*** Begin section ***

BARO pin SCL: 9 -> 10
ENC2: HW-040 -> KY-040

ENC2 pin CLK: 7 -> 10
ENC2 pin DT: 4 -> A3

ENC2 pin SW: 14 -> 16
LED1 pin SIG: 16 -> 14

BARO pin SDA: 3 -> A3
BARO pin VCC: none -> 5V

*** End section ***
*** Begin section ***

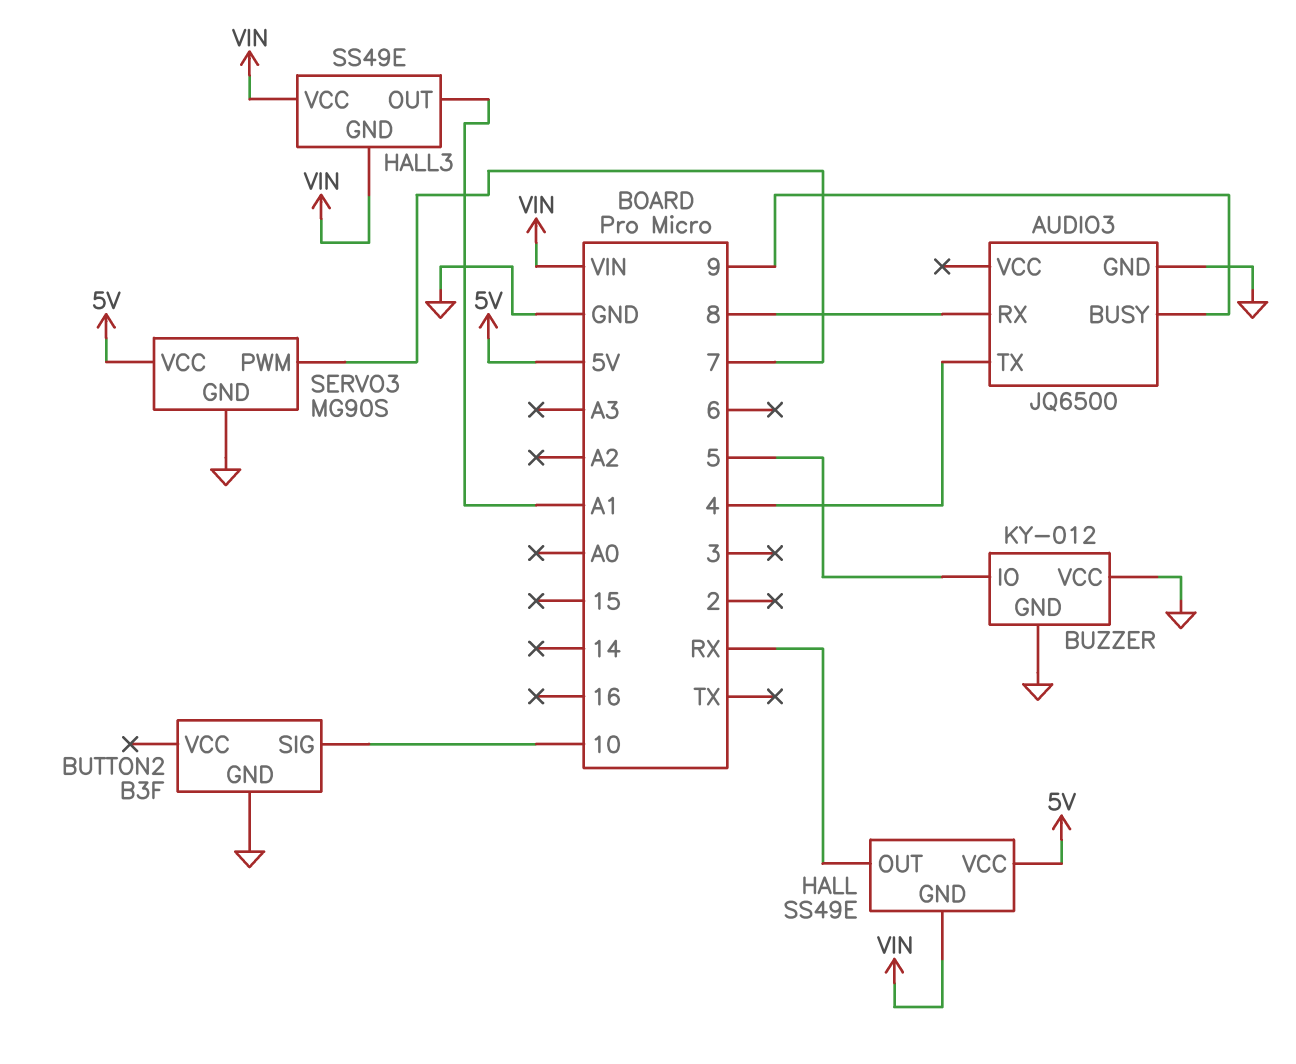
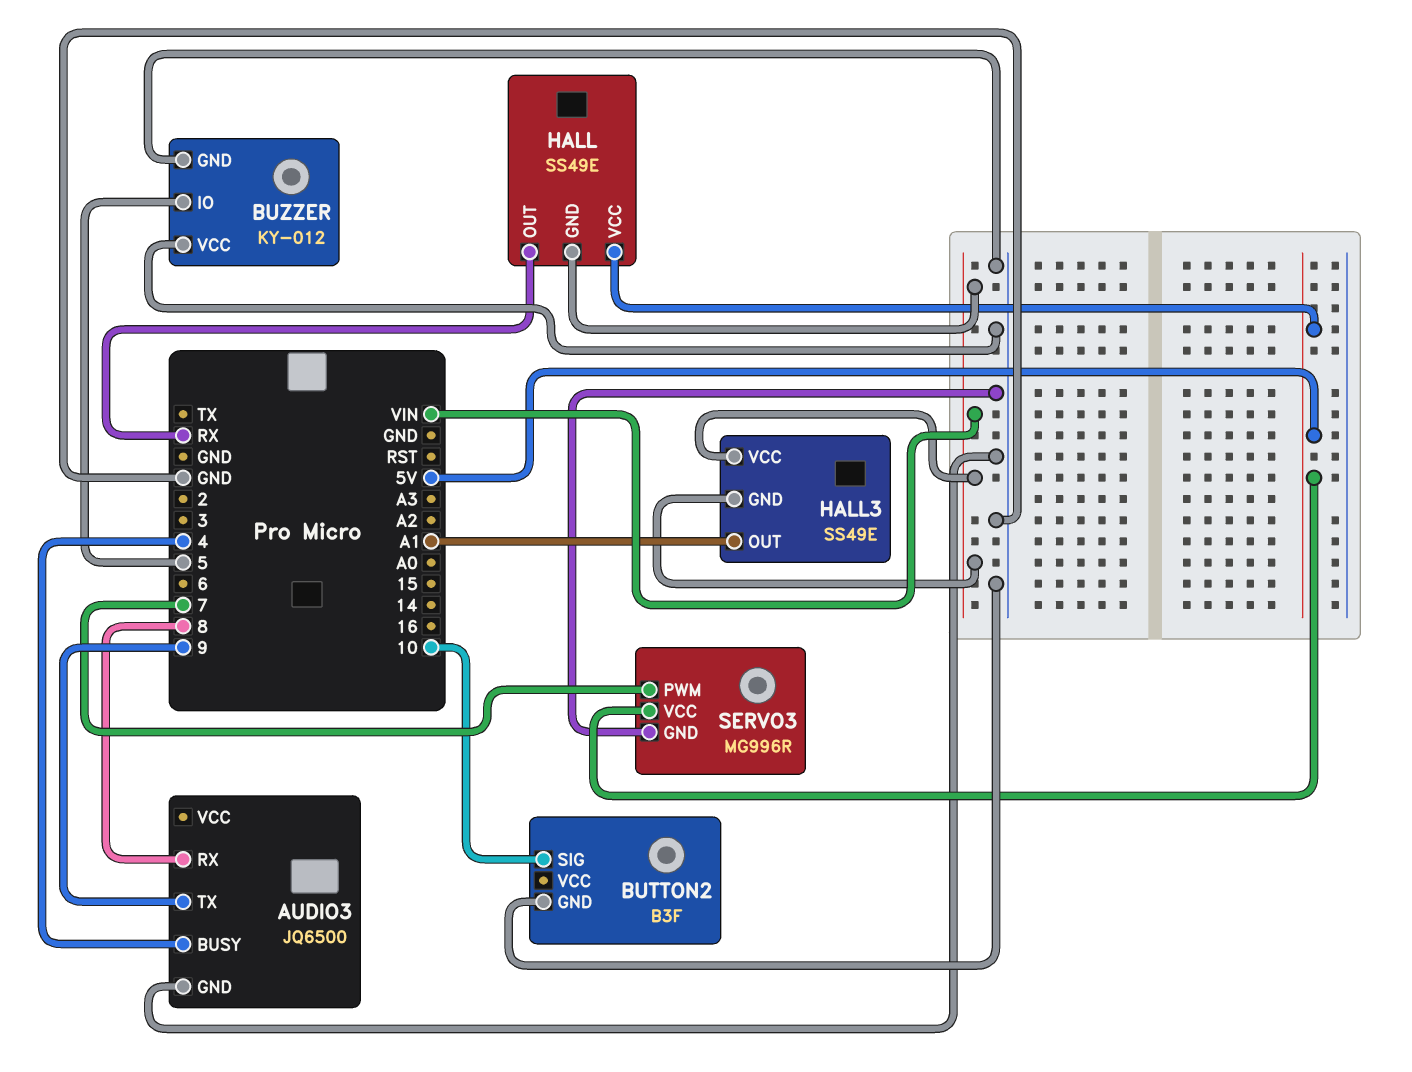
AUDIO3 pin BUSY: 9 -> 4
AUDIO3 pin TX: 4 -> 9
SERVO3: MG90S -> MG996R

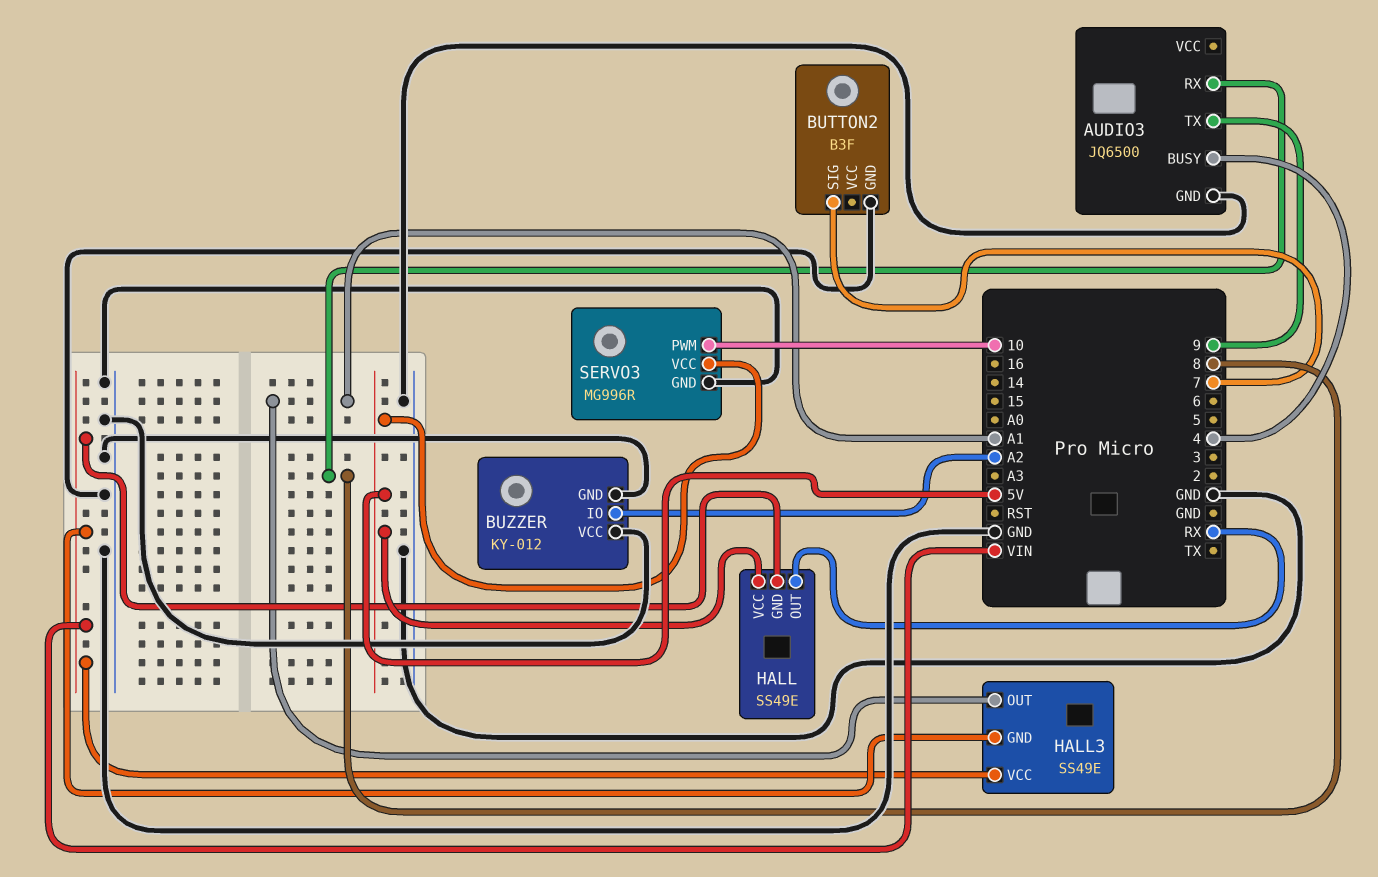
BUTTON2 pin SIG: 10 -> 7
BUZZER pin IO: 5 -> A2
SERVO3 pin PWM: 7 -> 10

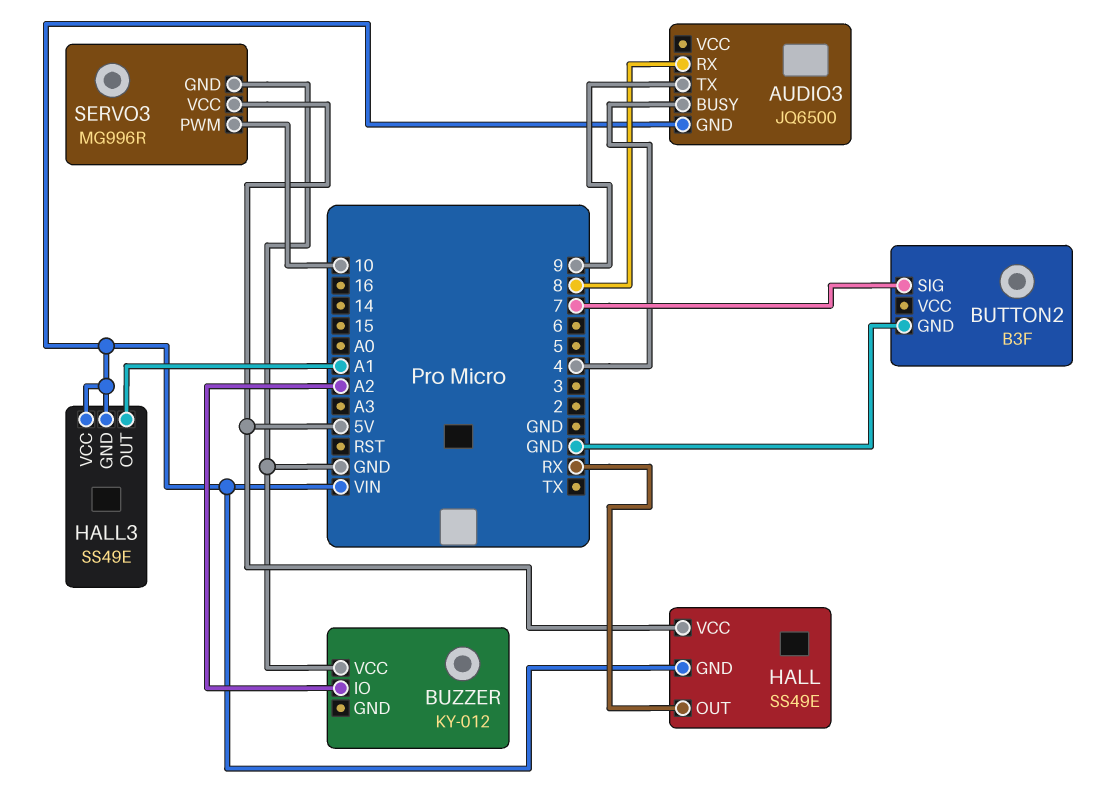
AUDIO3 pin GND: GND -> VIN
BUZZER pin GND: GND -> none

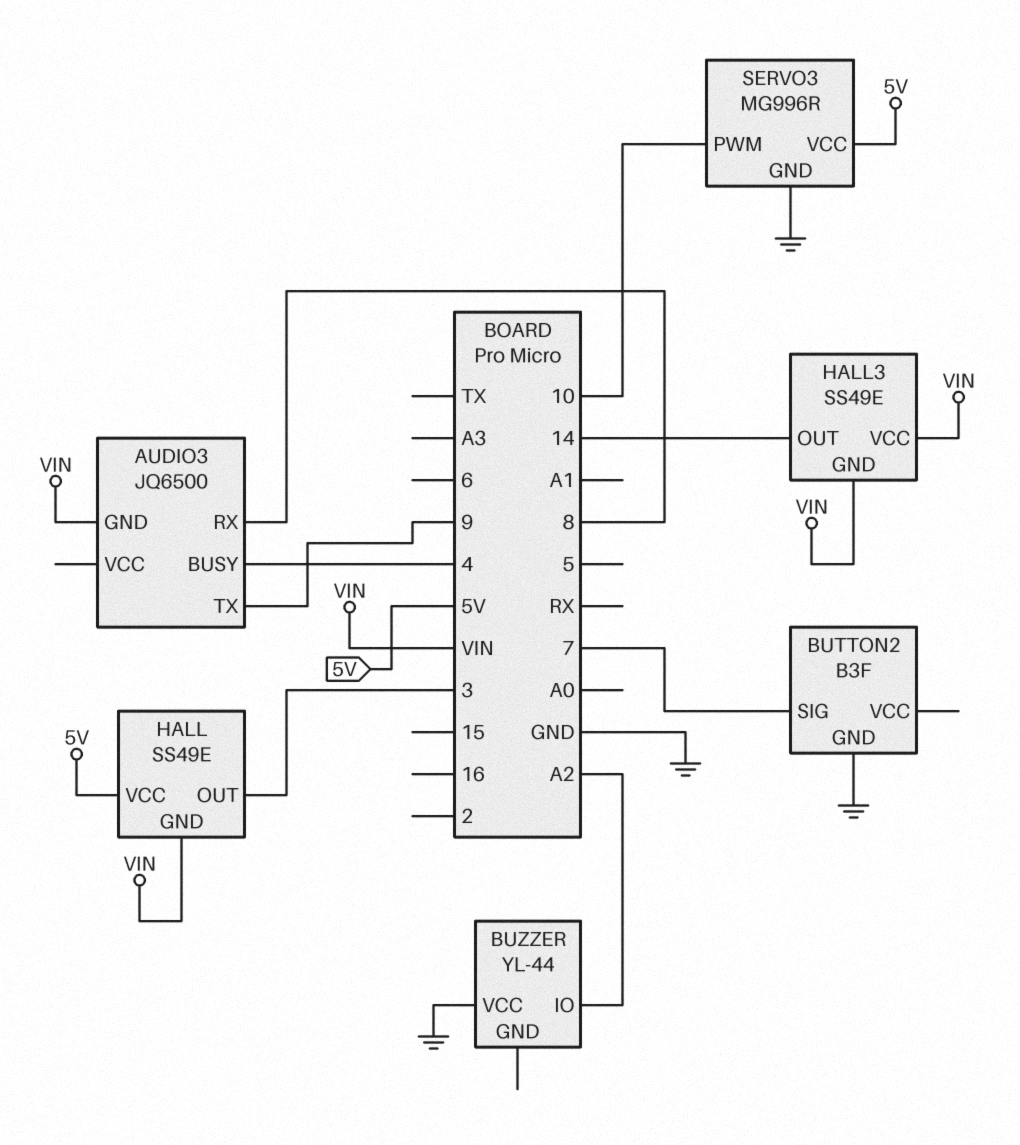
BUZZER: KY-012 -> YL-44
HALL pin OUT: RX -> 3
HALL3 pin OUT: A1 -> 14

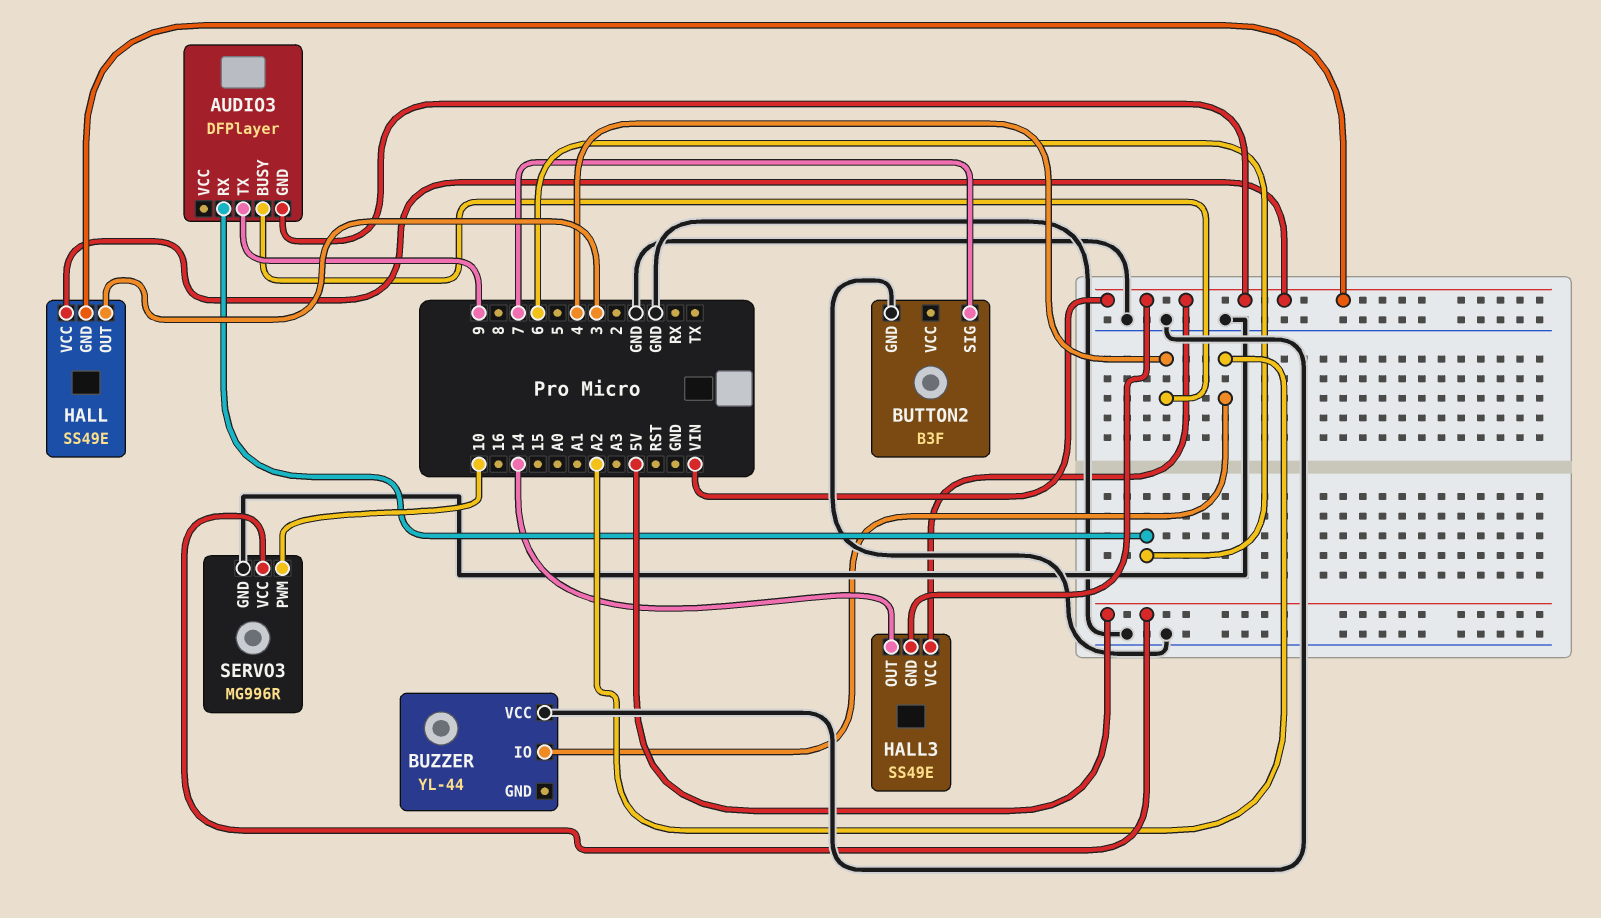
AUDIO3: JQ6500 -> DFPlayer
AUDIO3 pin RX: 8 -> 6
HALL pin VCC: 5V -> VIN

*** End section ***

Output the lines above exactly, but only those between the line holding "BARO pin SCL: 9 -> 10" and the line holding "BARO pin VCC: none -> 5V", inclusive.

BARO pin SCL: 9 -> 10
ENC2: HW-040 -> KY-040

ENC2 pin CLK: 7 -> 10
ENC2 pin DT: 4 -> A3

ENC2 pin SW: 14 -> 16
LED1 pin SIG: 16 -> 14

BARO pin SDA: 3 -> A3
BARO pin VCC: none -> 5V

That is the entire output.